Input material
***
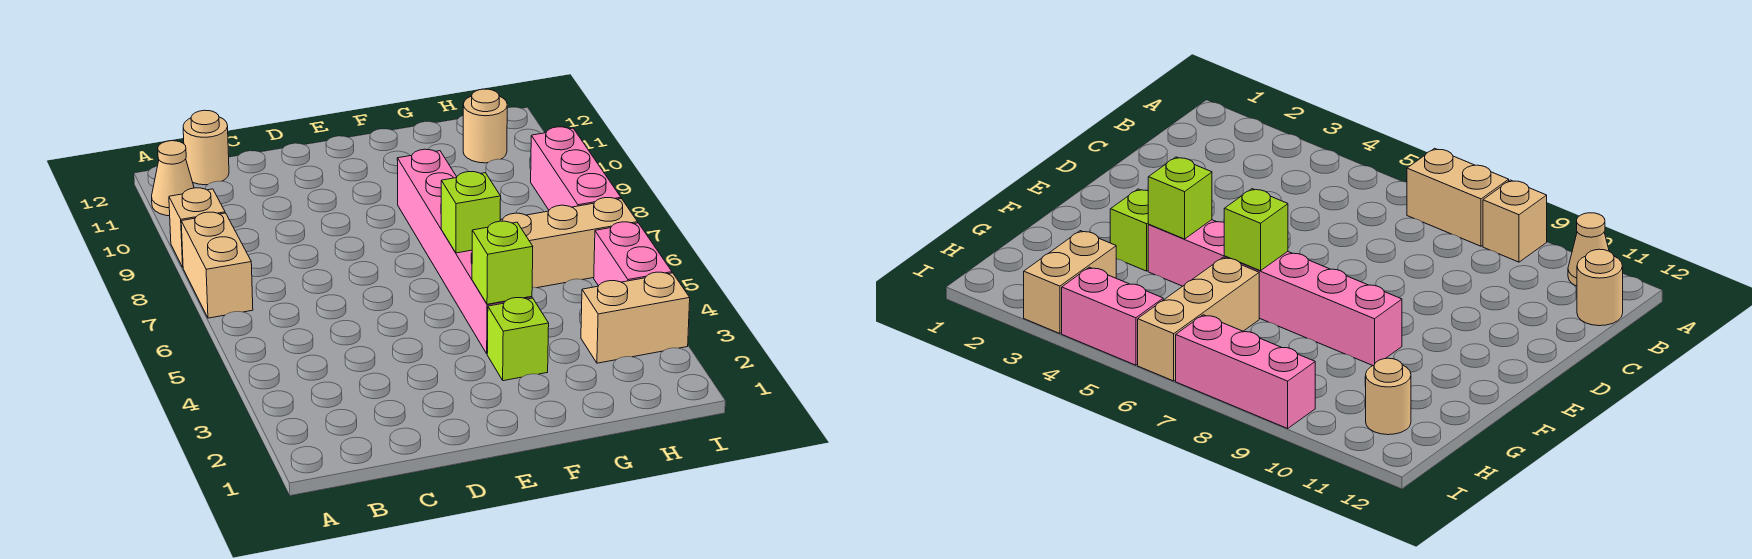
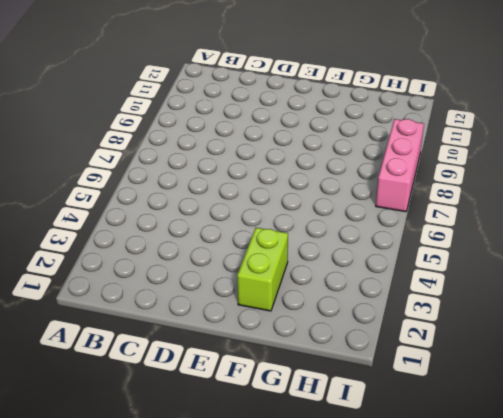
lime brick F2:F3 level 1 -> lime brick F3 level 1
none -> tan brick A7:A8 level 1
none -> tan brick A9 level 1
none -> tan cone A11 level 1

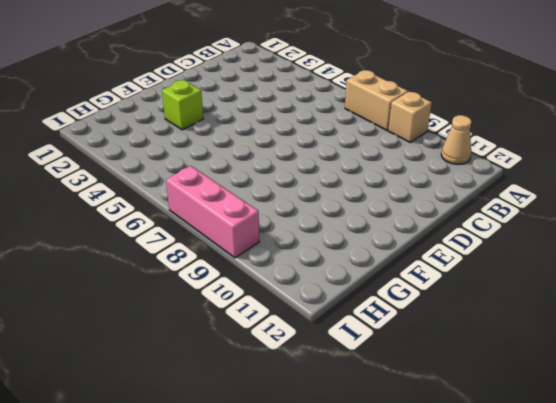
none -> tan round brick B12 level 1
none -> pink brick F4:F9 level 1
none -> tan brick G6:I6 level 1

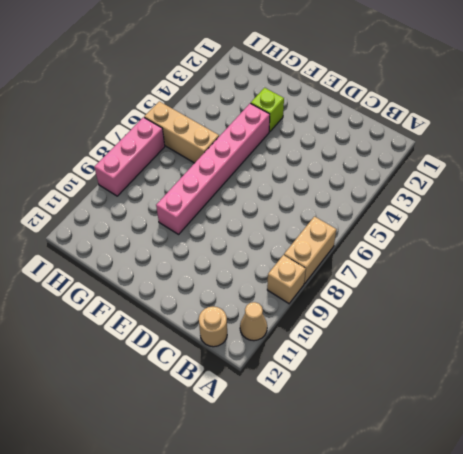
none -> tan brick H3:I3 level 1
none -> tan round brick H11 level 1
none -> pink brick I4:I5 level 1

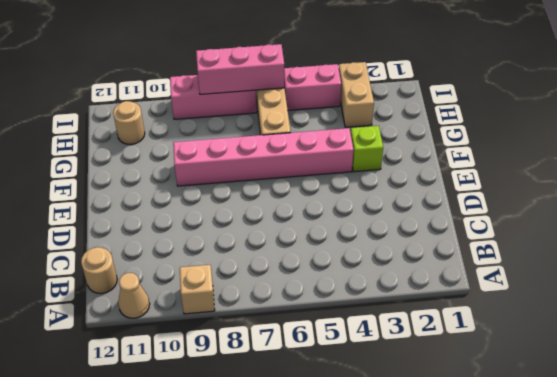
pink brick I6:I8 level 2 -> none
none -> tan brick A7:A8 level 1
none -> lime brick F4 level 2
none -> lime brick F6 level 2

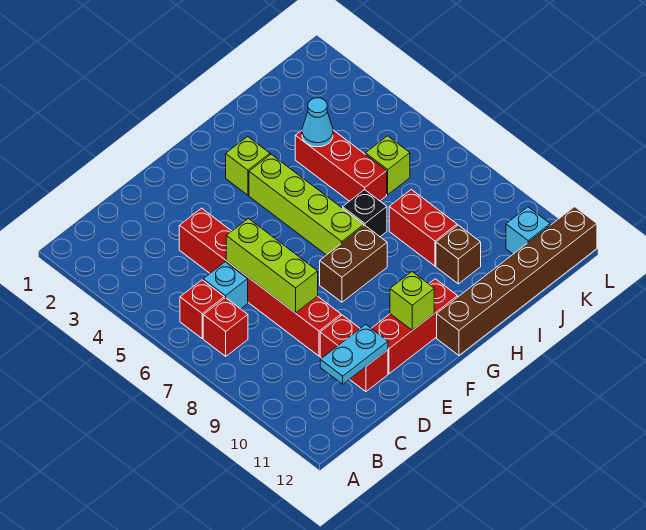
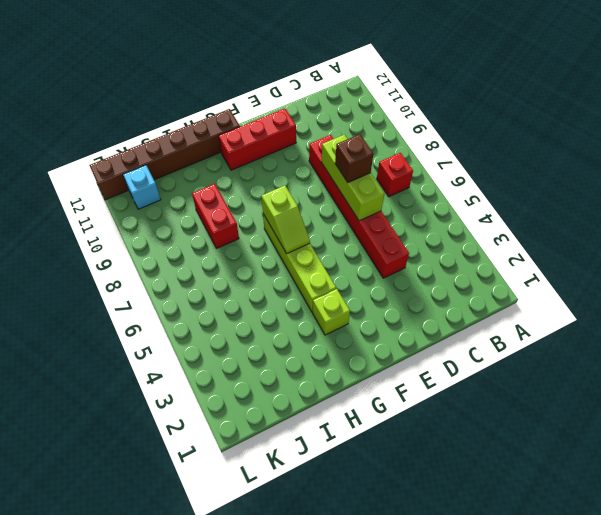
brown brick D7 level 3 -> brown brick I10 level 1
lime slope G6:G7 level 2 top 7 -> none
none -> red brick B6 level 1
none -> cyan brick C6 level 1
none -> red brick D10:D11 level 1

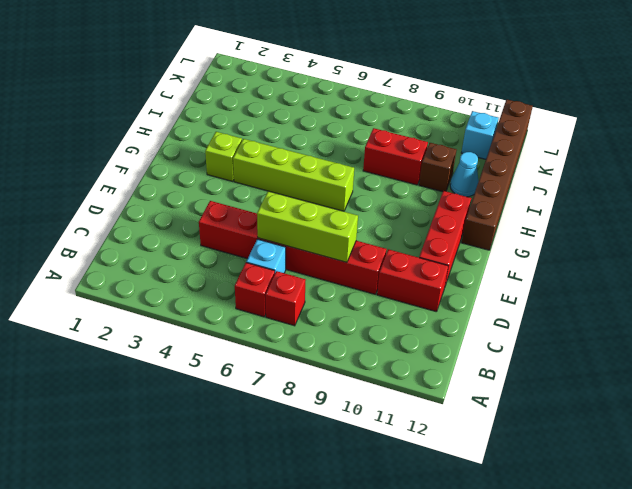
cyan cone I11 level 1 -> cyan cone I4 level 2
none -> brown brick F8:G8 level 1
none -> black brick H7 level 1
none -> red brick I4:I6 level 1

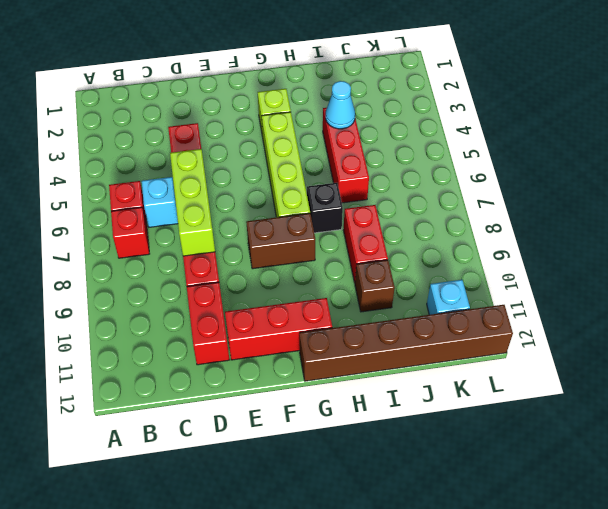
none -> lime brick J6 level 1
none -> cyan plate C11:D11 level 2
none -> lime brick F11 level 2

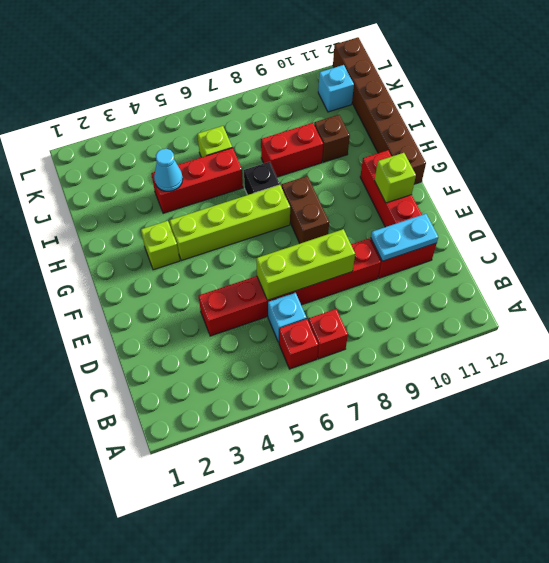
cyan plate D10:D11 level 2 -> cyan plate C11:D11 level 2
***
What you have to do
For each line in the material above that contains the string "brown", make a copy.

Answer to this problem
brown brick D7 level 3 -> brown brick I10 level 1
none -> brown brick F8:G8 level 1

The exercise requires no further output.